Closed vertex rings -
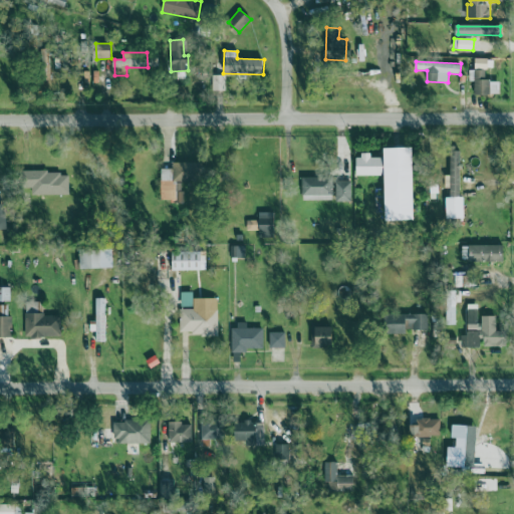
[(469,70),(469,82),(474,82),(474,95),(500,94),(500,80),(486,81),(486,70),(469,70)]
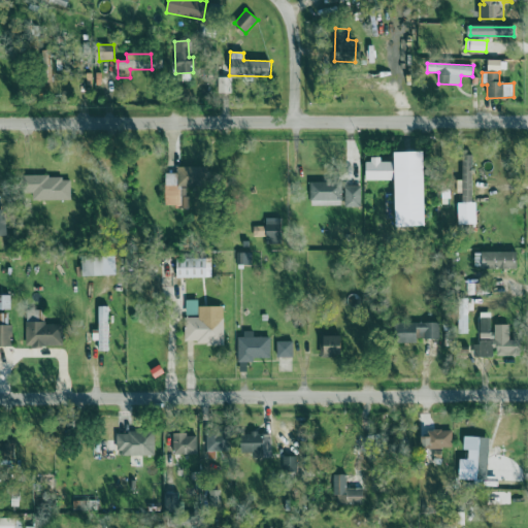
[(427,227),(425,152),(395,153),(397,228),(427,227)]
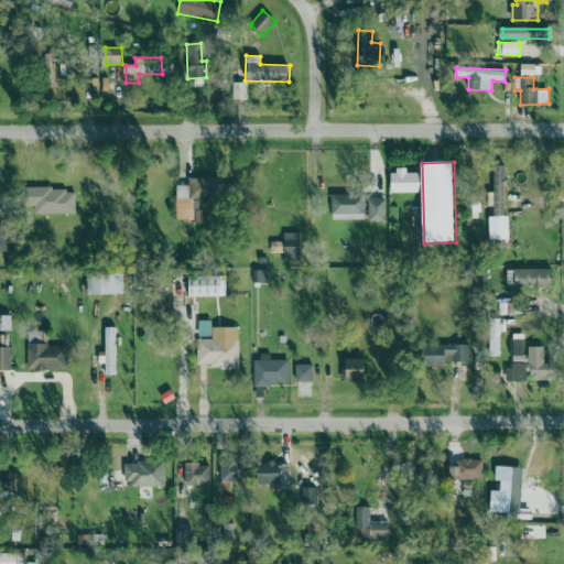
[(509,240),(509,217),(506,217),(506,166),(494,166),(494,194),(488,194),(489,207),(490,207),(490,240),(509,240)]
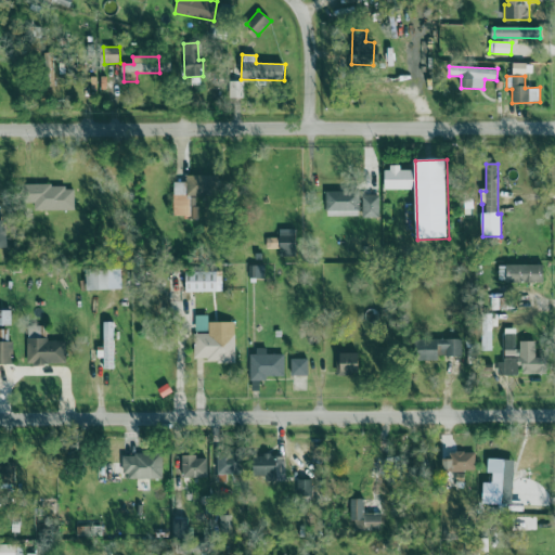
[(414,190),(414,170),(401,170),(401,167),(385,167),(385,190),(414,190)]
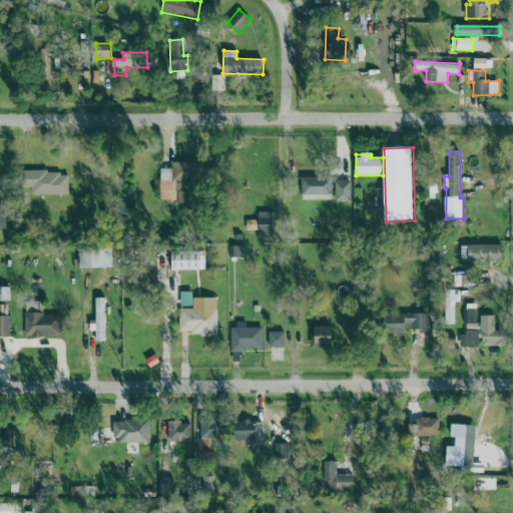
[(187,200),(188,169),(161,168),(160,199),(187,200)]
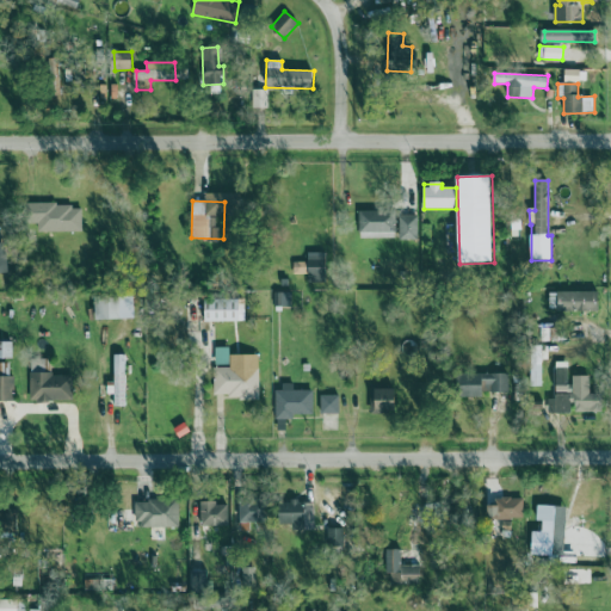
[(38,232),(82,232),(82,204),(24,205),(25,223),(38,223),(38,232)]
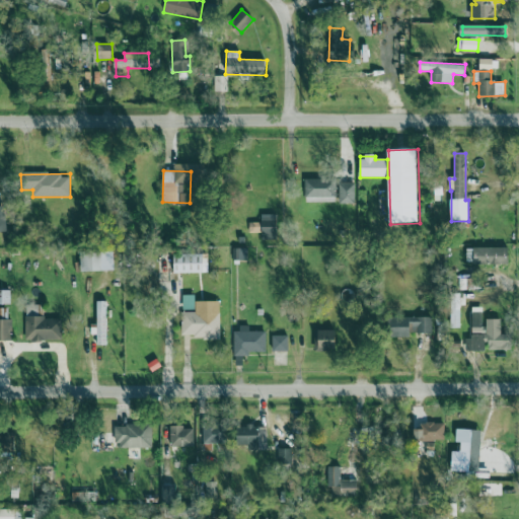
[(336,203),(336,179),(305,179),(305,202),(336,203)]
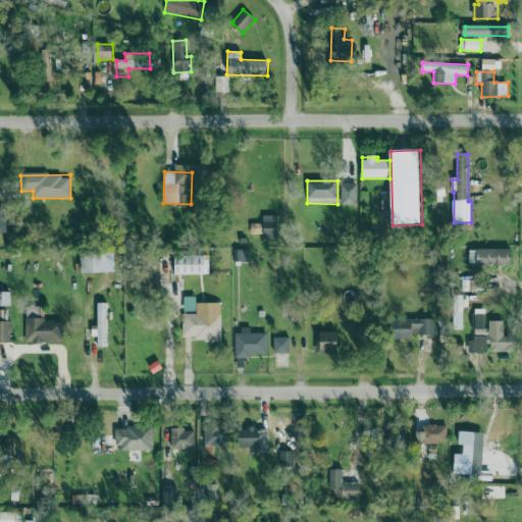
[(357,184),(342,184),(341,205),(357,205),(357,184)]
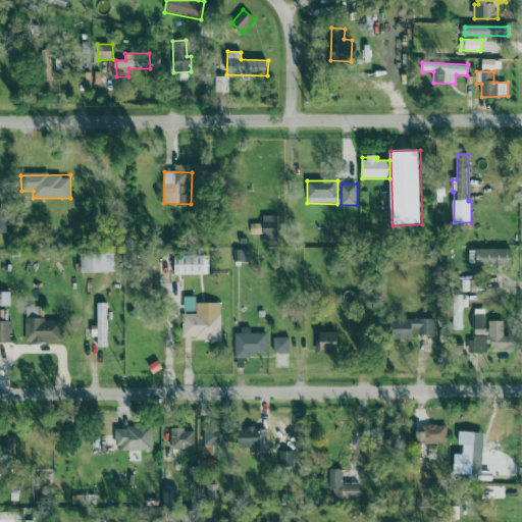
[(263,242),(279,242),(280,216),(264,215),(263,242)]
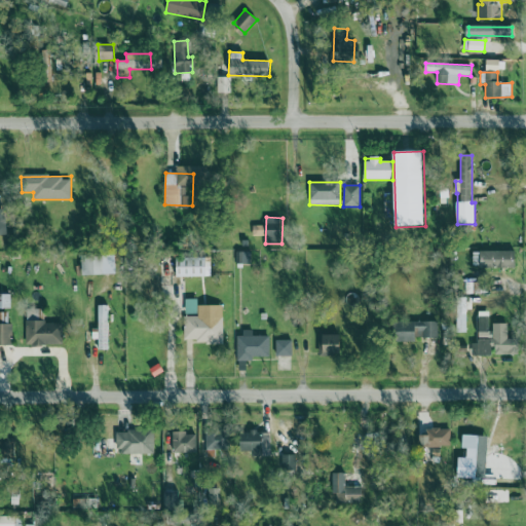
[(264,225),(253,225),(253,236),(265,235),(264,225)]
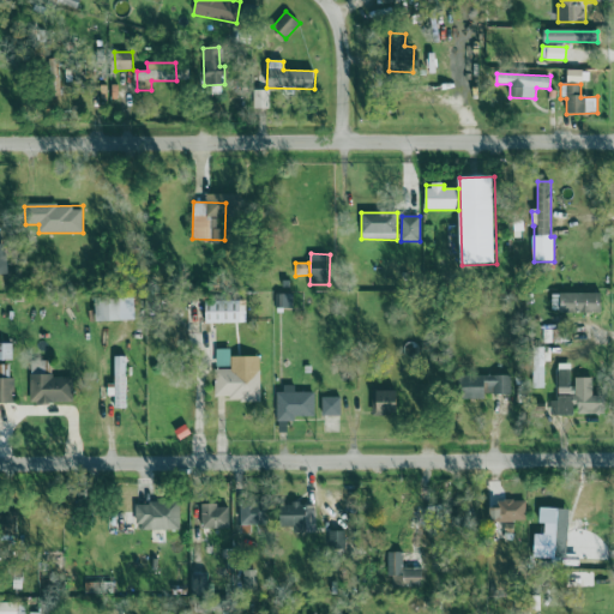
[(601,294),(553,293),(553,312),(601,313),(601,294)]
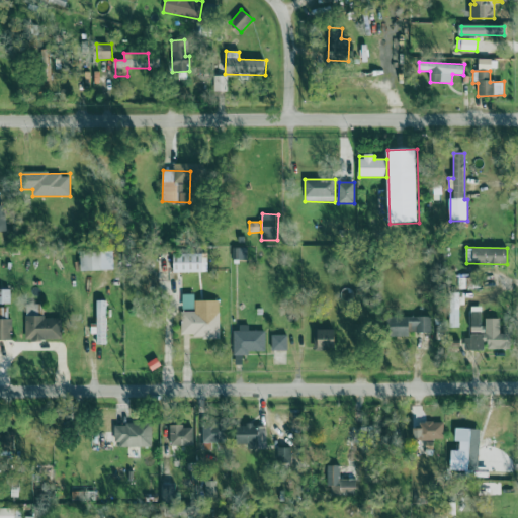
[(247,248),(233,248),(233,260),(247,260),(247,248)]
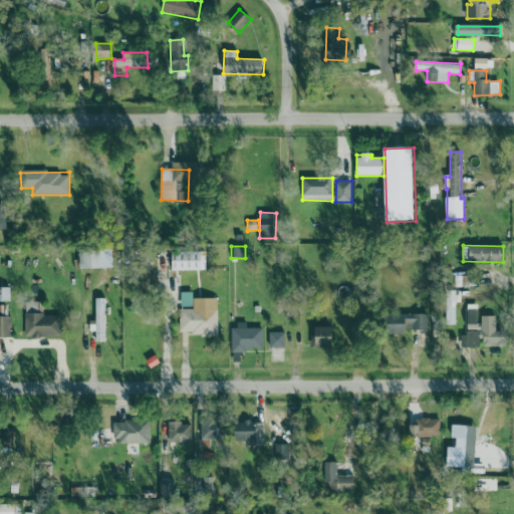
[(81,270),(101,269),(101,250),(80,251),(81,270)]
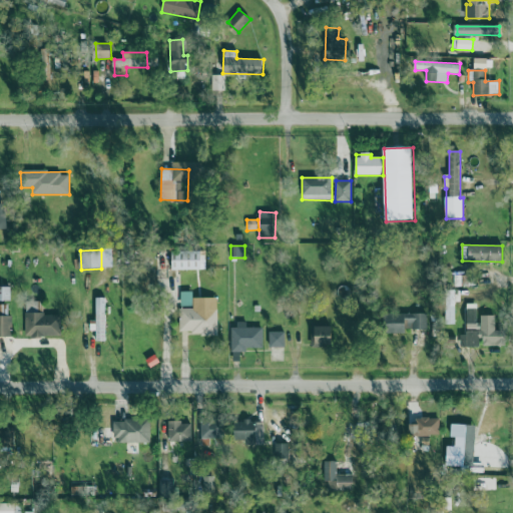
[(171,270),(201,271),(201,251),(172,250),(171,270)]
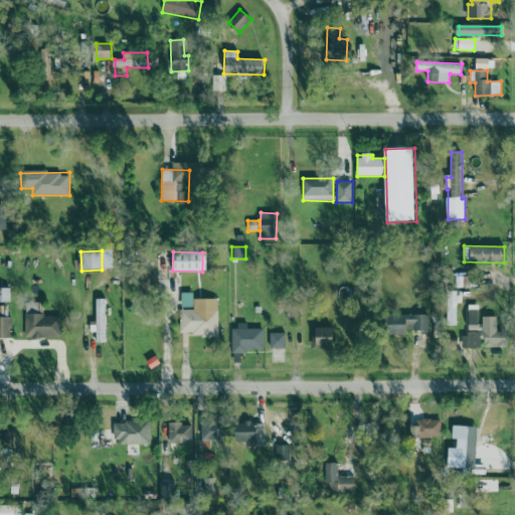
[(456,288),(469,288),(469,279),(456,279),(456,288)]
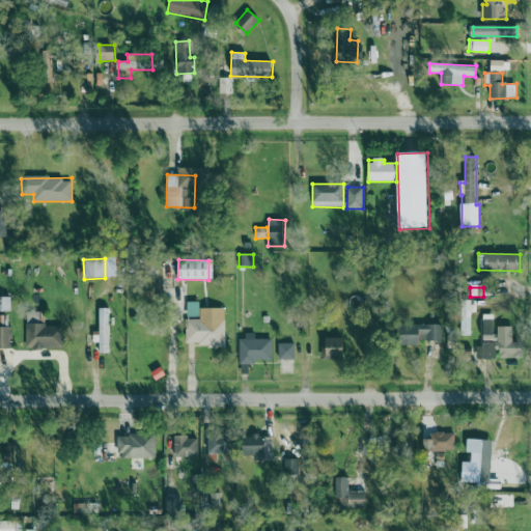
[(0,311),(11,311),(11,297),(0,297),(0,311)]
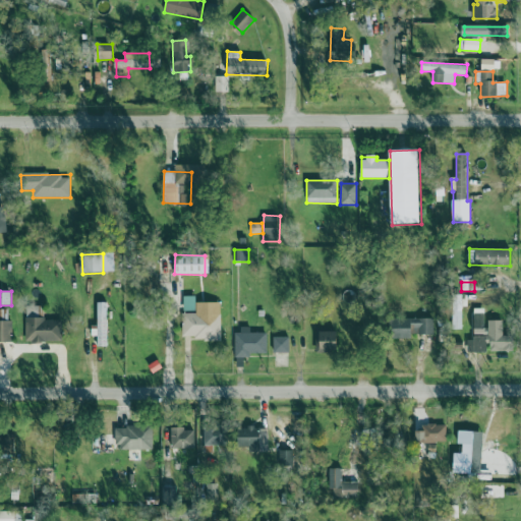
[(107,302),(98,303),(98,326),(92,326),(92,336),(98,336),(98,346),(108,346),(107,302)]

Exercise brief -
Print the data again word for word, pictures excluded.

Answer section -
[(469,70),(469,82),(474,82),(474,95),(500,94),(500,80),(486,81),(486,70),(469,70)]
[(427,227),(425,152),(395,153),(397,228),(427,227)]
[(509,240),(509,217),(506,217),(506,166),(494,166),(494,194),(488,194),(489,207),(490,207),(490,240),(509,240)]
[(414,190),(414,170),(401,170),(401,167),(385,167),(385,190),(414,190)]
[(187,200),(188,169),(161,168),(160,199),(187,200)]
[(38,232),(82,232),(82,204),(24,205),(25,223),(38,223),(38,232)]
[(336,203),(336,179),(305,179),(305,202),(336,203)]
[(357,184),(342,184),(341,205),(357,205),(357,184)]
[(263,242),(279,242),(280,216),(264,215),(263,242)]
[(264,225),(253,225),(253,236),(265,235),(264,225)]
[(601,294),(553,293),(553,312),(601,313),(601,294)]
[(247,248),(233,248),(233,260),(247,260),(247,248)]
[(81,270),(101,269),(101,250),(80,251),(81,270)]
[(171,270),(201,271),(201,251),(172,250),(171,270)]
[(456,288),(469,288),(469,279),(456,279),(456,288)]
[(0,311),(11,311),(11,297),(0,297),(0,311)]
[(107,302),(98,303),(98,326),(92,326),(92,336),(98,336),(98,346),(108,346),(107,302)]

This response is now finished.